** Action item **
Only the lines from the opening of the material through the one containing "Revised: [31,648,119,720] ->" should be reproduced, each exactly as it stands.

** Supplied records **
--- START ---

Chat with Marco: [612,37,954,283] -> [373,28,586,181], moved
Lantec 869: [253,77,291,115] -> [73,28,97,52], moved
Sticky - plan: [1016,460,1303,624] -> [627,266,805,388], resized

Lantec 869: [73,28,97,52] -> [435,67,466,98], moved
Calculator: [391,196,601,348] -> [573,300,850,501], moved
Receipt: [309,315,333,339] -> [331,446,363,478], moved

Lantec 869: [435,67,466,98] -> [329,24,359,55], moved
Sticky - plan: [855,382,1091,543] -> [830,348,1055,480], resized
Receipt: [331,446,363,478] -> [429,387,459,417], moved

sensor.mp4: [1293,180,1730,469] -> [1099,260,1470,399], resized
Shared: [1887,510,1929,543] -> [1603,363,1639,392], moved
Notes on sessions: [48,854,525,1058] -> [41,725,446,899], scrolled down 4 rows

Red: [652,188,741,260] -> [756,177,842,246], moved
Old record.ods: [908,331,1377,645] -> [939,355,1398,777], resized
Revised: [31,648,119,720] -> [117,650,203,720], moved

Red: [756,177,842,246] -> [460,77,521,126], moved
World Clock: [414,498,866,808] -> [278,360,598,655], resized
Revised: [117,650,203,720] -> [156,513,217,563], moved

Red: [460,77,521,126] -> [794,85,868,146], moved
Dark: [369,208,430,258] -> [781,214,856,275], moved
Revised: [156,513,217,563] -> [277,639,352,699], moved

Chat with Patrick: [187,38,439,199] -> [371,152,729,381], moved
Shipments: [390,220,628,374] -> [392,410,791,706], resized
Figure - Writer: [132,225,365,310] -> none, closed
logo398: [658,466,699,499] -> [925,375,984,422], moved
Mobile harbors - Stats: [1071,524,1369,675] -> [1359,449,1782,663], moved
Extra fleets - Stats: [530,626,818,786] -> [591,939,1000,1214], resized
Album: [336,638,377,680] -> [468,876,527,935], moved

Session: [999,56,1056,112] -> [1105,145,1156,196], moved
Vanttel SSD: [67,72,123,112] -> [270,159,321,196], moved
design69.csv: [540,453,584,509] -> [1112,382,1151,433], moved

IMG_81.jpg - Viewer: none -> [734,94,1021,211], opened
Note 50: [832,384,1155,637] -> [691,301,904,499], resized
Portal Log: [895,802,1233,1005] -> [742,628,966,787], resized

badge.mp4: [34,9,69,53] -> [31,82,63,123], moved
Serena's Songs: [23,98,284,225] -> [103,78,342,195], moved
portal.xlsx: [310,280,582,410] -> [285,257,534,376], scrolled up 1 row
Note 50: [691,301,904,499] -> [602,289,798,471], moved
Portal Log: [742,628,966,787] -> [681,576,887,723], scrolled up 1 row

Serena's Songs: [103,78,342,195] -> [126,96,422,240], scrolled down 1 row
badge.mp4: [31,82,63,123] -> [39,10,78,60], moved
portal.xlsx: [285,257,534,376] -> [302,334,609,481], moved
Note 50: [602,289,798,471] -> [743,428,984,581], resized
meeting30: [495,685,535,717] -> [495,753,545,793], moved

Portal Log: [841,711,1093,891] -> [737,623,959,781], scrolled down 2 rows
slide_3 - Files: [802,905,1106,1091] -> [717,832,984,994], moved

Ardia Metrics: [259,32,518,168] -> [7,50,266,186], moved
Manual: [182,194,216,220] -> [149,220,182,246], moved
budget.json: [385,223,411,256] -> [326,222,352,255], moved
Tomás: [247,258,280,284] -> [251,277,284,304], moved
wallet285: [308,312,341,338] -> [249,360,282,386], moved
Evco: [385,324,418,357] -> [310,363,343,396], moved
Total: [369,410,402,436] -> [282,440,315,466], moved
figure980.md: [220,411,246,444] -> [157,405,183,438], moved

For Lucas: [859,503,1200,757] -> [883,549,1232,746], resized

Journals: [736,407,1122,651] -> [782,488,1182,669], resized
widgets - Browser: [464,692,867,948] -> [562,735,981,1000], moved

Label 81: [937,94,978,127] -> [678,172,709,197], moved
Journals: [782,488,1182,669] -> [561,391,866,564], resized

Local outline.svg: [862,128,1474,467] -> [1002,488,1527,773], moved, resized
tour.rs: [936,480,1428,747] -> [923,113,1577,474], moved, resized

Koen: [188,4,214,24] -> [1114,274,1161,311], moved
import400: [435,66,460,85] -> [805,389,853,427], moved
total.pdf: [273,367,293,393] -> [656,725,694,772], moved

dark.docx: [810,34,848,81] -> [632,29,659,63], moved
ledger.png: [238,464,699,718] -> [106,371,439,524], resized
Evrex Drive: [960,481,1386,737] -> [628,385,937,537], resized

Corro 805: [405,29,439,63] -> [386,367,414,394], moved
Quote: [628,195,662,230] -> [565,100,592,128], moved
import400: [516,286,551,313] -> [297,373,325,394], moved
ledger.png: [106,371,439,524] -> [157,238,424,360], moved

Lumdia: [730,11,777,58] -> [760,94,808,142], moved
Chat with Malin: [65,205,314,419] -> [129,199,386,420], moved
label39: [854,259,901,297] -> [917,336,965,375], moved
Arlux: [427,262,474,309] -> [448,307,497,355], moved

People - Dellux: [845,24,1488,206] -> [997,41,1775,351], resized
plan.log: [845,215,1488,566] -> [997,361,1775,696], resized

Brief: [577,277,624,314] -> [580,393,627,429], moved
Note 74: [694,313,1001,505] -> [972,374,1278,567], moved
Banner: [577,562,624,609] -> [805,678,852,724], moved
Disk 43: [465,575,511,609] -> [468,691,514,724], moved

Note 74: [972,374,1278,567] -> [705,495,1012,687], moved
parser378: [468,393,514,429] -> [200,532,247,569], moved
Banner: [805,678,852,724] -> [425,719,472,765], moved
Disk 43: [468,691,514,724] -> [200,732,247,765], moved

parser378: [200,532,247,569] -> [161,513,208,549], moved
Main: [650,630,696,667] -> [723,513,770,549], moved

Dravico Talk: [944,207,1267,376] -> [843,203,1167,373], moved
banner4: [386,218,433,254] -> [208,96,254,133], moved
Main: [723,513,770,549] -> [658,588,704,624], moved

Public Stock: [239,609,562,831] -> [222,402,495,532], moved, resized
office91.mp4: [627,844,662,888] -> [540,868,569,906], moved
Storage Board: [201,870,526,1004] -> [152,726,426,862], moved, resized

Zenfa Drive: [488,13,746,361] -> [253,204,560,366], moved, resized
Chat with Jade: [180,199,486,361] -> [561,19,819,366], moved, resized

--- END ---

** Answer space **
Chat with Marco: [612,37,954,283] -> [373,28,586,181], moved
Lantec 869: [253,77,291,115] -> [73,28,97,52], moved
Sticky - plan: [1016,460,1303,624] -> [627,266,805,388], resized

Lantec 869: [73,28,97,52] -> [435,67,466,98], moved
Calculator: [391,196,601,348] -> [573,300,850,501], moved
Receipt: [309,315,333,339] -> [331,446,363,478], moved

Lantec 869: [435,67,466,98] -> [329,24,359,55], moved
Sticky - plan: [855,382,1091,543] -> [830,348,1055,480], resized
Receipt: [331,446,363,478] -> [429,387,459,417], moved

sensor.mp4: [1293,180,1730,469] -> [1099,260,1470,399], resized
Shared: [1887,510,1929,543] -> [1603,363,1639,392], moved
Notes on sessions: [48,854,525,1058] -> [41,725,446,899], scrolled down 4 rows

Red: [652,188,741,260] -> [756,177,842,246], moved
Old record.ods: [908,331,1377,645] -> [939,355,1398,777], resized
Revised: [31,648,119,720] -> [117,650,203,720], moved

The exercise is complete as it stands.